▸ What is expected: Please copy out, word for word, the rows from the line containing "No, green matte plant at upper right, which is the" through the line containing "Considering their positions, is clear", including both of those lines.
:::::
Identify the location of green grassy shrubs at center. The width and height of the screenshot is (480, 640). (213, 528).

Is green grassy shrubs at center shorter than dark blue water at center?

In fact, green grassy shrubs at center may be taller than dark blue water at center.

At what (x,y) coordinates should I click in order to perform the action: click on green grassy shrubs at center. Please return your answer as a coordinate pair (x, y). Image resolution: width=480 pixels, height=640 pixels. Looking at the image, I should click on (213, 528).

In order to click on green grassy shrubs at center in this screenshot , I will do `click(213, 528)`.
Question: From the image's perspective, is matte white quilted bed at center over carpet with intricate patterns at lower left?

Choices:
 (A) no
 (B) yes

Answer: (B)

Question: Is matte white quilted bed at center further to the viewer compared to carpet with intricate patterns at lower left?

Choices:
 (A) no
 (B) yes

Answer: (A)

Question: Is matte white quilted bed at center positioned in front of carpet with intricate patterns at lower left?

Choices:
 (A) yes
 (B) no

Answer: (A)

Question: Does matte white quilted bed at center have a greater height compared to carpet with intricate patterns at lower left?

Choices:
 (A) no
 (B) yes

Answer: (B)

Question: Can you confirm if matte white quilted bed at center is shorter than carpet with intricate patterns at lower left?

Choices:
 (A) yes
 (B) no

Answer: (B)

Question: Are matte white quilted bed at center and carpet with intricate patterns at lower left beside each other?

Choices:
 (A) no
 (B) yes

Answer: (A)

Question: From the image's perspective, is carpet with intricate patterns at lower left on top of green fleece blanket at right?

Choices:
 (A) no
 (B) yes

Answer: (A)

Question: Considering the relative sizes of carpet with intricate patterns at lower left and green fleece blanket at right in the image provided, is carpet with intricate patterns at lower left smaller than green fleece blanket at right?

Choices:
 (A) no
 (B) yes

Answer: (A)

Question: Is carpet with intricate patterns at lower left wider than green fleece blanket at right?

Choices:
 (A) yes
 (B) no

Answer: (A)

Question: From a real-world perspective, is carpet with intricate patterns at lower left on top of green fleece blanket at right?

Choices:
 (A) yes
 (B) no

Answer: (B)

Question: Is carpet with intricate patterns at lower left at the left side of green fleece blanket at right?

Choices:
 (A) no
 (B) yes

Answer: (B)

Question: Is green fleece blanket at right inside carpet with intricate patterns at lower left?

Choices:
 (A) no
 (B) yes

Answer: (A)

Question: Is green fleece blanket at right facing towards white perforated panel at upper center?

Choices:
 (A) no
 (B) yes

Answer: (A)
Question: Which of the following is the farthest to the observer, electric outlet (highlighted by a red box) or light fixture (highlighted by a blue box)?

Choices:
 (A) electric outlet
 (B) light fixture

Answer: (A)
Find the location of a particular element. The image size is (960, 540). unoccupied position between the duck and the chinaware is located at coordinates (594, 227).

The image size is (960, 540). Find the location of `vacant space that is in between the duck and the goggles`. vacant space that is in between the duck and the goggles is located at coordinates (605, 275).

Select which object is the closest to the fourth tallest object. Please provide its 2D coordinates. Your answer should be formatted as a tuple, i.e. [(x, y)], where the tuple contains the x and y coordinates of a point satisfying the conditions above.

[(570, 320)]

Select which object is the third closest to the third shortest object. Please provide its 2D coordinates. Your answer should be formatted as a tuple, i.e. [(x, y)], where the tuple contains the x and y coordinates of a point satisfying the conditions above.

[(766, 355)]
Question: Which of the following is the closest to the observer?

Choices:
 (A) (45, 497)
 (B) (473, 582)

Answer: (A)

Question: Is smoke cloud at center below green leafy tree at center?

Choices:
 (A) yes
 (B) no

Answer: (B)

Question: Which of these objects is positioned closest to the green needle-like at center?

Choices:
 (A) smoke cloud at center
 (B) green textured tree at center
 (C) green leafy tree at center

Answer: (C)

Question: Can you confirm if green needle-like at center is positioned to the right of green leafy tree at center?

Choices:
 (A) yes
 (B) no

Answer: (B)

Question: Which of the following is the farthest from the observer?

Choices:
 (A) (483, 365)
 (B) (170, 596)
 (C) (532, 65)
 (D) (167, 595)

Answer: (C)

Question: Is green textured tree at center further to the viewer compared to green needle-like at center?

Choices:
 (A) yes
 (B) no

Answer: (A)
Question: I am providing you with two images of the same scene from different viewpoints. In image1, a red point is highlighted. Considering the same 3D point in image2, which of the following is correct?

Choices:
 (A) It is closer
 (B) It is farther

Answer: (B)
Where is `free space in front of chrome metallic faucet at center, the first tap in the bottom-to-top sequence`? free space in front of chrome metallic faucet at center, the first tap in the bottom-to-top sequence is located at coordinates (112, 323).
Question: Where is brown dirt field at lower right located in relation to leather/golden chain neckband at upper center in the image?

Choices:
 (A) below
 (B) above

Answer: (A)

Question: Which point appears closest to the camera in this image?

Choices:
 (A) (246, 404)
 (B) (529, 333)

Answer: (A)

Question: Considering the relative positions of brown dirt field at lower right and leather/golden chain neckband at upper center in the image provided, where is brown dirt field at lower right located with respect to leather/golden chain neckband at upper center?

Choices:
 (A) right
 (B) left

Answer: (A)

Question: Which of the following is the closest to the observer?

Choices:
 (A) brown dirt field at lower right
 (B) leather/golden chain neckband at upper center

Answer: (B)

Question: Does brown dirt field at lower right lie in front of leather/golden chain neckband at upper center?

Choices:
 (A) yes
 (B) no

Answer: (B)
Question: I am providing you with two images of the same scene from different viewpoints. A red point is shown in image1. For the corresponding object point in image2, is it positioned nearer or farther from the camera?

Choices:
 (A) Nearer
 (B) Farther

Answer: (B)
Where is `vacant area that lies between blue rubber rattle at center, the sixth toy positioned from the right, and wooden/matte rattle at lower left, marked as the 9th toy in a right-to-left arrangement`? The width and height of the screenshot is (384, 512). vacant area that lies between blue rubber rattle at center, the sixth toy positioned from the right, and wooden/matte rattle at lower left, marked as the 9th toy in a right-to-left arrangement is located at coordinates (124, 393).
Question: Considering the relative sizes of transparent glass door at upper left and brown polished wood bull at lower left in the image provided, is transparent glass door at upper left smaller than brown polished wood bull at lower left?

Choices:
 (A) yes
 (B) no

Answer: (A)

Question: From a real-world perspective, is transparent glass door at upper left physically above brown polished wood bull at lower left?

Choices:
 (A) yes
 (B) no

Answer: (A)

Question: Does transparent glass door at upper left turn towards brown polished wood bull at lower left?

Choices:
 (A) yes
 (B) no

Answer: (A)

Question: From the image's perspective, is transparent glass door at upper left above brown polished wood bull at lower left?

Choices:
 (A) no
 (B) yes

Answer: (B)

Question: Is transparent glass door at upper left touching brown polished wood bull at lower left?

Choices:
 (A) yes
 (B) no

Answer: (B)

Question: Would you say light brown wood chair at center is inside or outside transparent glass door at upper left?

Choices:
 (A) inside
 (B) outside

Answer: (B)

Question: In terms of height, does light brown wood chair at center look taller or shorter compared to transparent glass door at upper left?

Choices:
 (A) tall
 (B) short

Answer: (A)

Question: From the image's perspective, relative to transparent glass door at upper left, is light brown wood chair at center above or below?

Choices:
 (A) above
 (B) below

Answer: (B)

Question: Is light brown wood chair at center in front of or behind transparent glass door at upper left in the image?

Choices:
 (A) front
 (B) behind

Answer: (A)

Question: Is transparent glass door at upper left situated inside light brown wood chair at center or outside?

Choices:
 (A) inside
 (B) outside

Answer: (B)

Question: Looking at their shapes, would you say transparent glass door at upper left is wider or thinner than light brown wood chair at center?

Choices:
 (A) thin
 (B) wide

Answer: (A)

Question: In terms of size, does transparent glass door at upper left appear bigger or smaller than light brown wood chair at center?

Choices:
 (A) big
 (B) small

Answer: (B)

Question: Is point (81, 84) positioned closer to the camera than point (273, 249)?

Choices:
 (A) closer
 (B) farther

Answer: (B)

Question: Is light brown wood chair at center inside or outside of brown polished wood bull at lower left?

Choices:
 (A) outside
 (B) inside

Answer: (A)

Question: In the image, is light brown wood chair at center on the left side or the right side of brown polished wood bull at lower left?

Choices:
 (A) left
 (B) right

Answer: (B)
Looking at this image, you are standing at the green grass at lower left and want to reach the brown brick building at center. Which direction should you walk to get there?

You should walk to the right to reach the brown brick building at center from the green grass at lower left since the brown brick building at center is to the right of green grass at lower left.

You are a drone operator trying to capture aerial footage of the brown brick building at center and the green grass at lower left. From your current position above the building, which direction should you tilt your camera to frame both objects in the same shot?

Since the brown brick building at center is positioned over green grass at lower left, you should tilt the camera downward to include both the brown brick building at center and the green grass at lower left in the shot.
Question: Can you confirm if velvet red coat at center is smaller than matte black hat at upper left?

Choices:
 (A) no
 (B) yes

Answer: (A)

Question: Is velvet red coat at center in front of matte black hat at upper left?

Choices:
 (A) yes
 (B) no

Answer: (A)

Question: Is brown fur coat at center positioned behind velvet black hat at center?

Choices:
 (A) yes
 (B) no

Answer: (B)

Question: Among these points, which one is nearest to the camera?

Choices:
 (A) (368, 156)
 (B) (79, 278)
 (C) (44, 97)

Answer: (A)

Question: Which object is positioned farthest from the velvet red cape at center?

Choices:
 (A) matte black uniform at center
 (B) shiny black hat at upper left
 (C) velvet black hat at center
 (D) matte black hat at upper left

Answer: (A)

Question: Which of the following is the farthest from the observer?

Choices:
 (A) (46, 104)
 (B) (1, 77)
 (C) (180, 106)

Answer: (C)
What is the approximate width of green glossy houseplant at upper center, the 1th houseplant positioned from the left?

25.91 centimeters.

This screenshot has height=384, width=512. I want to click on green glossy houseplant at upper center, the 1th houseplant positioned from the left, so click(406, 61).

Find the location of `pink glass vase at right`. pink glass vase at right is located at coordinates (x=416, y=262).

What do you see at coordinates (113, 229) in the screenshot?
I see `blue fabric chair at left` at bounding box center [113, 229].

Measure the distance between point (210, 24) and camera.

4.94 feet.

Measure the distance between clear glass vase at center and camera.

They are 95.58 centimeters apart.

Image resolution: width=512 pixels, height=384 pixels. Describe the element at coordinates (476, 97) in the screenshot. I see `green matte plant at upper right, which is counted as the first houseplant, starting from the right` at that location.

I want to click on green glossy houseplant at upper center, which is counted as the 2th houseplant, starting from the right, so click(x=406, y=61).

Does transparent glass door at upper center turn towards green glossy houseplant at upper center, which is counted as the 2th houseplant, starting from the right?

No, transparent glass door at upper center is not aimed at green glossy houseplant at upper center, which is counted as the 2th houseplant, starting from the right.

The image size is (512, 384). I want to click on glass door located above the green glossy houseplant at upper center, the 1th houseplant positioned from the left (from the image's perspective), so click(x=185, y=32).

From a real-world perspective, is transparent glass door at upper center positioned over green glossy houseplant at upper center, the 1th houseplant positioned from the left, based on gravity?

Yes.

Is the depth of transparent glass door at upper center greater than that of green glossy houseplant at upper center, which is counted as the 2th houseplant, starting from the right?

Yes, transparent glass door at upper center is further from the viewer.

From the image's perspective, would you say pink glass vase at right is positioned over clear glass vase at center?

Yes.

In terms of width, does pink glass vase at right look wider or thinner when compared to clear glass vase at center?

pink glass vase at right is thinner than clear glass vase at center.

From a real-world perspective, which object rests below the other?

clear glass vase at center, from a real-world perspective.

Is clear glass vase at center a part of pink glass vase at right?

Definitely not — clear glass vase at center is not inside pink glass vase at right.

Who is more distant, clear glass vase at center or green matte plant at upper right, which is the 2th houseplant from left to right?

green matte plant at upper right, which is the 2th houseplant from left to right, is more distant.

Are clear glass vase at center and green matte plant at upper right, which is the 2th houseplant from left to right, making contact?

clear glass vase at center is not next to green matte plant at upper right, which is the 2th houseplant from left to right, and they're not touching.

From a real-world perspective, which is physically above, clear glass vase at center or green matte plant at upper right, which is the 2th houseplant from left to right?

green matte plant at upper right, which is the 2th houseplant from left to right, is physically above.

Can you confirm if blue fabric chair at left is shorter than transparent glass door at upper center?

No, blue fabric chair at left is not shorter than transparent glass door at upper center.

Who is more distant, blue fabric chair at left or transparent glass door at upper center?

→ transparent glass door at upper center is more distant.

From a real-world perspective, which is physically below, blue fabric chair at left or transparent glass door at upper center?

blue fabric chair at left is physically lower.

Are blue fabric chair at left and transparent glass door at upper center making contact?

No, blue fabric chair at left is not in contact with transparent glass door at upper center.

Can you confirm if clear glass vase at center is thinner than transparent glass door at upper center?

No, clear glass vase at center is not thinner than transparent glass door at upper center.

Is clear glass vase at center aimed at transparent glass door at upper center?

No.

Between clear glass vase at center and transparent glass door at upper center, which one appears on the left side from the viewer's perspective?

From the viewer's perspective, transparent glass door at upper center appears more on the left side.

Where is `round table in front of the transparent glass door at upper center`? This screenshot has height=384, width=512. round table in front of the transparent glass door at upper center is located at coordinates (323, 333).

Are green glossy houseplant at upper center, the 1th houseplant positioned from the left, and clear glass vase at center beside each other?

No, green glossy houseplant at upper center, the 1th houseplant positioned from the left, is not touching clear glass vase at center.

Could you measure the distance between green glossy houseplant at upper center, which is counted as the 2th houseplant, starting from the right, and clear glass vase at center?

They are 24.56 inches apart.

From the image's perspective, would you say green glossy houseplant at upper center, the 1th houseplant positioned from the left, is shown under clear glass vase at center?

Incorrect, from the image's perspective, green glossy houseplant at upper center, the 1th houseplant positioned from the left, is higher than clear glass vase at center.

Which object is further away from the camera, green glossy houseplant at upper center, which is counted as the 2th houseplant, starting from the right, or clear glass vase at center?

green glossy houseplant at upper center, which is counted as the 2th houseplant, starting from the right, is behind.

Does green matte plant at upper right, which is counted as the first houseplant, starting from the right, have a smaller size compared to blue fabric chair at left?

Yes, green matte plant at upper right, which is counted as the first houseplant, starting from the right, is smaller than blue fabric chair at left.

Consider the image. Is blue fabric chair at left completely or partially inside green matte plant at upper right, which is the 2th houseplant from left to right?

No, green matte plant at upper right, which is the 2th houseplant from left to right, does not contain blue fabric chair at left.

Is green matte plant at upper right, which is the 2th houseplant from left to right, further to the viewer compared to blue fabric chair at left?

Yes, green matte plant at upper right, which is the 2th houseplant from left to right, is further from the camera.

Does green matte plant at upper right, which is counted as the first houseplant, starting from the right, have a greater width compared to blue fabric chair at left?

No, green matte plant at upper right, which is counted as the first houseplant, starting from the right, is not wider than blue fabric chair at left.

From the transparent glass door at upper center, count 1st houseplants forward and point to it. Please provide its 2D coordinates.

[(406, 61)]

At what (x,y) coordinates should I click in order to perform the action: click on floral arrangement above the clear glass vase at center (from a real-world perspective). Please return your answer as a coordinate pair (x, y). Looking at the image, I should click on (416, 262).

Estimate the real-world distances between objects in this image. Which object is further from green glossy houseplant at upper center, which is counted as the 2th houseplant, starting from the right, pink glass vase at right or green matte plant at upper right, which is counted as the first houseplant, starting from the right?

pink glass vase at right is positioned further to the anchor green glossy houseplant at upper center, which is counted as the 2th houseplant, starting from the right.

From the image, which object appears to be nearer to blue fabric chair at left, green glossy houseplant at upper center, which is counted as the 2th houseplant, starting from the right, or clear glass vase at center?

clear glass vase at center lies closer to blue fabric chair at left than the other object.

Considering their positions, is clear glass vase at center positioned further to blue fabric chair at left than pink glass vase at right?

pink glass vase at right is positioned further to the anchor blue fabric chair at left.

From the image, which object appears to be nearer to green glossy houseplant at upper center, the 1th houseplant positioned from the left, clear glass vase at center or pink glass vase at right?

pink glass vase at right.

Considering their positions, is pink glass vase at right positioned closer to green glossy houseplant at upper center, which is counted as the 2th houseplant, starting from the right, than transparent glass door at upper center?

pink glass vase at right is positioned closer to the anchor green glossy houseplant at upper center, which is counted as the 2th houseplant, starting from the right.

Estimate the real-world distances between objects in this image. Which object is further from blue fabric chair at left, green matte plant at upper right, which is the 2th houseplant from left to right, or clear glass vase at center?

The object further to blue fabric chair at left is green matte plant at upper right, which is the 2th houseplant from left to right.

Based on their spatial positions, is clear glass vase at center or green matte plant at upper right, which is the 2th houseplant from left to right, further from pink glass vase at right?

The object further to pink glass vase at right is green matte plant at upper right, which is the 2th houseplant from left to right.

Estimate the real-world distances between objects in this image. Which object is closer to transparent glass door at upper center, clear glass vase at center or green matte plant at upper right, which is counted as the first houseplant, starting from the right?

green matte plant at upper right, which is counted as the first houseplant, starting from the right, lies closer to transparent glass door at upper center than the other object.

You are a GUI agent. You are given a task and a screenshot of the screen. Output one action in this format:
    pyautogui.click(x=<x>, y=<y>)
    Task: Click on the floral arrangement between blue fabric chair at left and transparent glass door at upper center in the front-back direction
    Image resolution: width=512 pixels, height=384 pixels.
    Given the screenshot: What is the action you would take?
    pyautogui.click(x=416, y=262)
:::::
▸ Answer to the exercise:
No, green matte plant at upper right, which is the 2th houseplant from left to right, does not contain blue fabric chair at left.

Is green matte plant at upper right, which is the 2th houseplant from left to right, further to the viewer compared to blue fabric chair at left?

Yes, green matte plant at upper right, which is the 2th houseplant from left to right, is further from the camera.

Does green matte plant at upper right, which is counted as the first houseplant, starting from the right, have a greater width compared to blue fabric chair at left?

No, green matte plant at upper right, which is counted as the first houseplant, starting from the right, is not wider than blue fabric chair at left.

From the transparent glass door at upper center, count 1st houseplants forward and point to it. Please provide its 2D coordinates.

[(406, 61)]

At what (x,y) coordinates should I click in order to perform the action: click on floral arrangement above the clear glass vase at center (from a real-world perspective). Please return your answer as a coordinate pair (x, y). Looking at the image, I should click on (416, 262).

Estimate the real-world distances between objects in this image. Which object is further from green glossy houseplant at upper center, which is counted as the 2th houseplant, starting from the right, pink glass vase at right or green matte plant at upper right, which is counted as the first houseplant, starting from the right?

pink glass vase at right is positioned further to the anchor green glossy houseplant at upper center, which is counted as the 2th houseplant, starting from the right.

From the image, which object appears to be nearer to blue fabric chair at left, green glossy houseplant at upper center, which is counted as the 2th houseplant, starting from the right, or clear glass vase at center?

clear glass vase at center lies closer to blue fabric chair at left than the other object.

Considering their positions, is clear glass vase at center positioned further to blue fabric chair at left than pink glass vase at right?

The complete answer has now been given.